_Task to complete:_
Return every entry from the listing below unaltered.

--

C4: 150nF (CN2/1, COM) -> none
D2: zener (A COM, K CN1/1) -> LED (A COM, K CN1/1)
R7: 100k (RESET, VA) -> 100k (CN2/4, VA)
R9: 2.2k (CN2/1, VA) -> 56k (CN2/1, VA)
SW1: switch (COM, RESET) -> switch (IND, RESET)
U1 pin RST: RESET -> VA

--

_Answer for this exercise:_
C4: 150nF (CN2/1, COM) -> none
D2: zener (A COM, K CN1/1) -> LED (A COM, K CN1/1)
R7: 100k (RESET, VA) -> 100k (CN2/4, VA)
R9: 2.2k (CN2/1, VA) -> 56k (CN2/1, VA)
SW1: switch (COM, RESET) -> switch (IND, RESET)
U1 pin RST: RESET -> VA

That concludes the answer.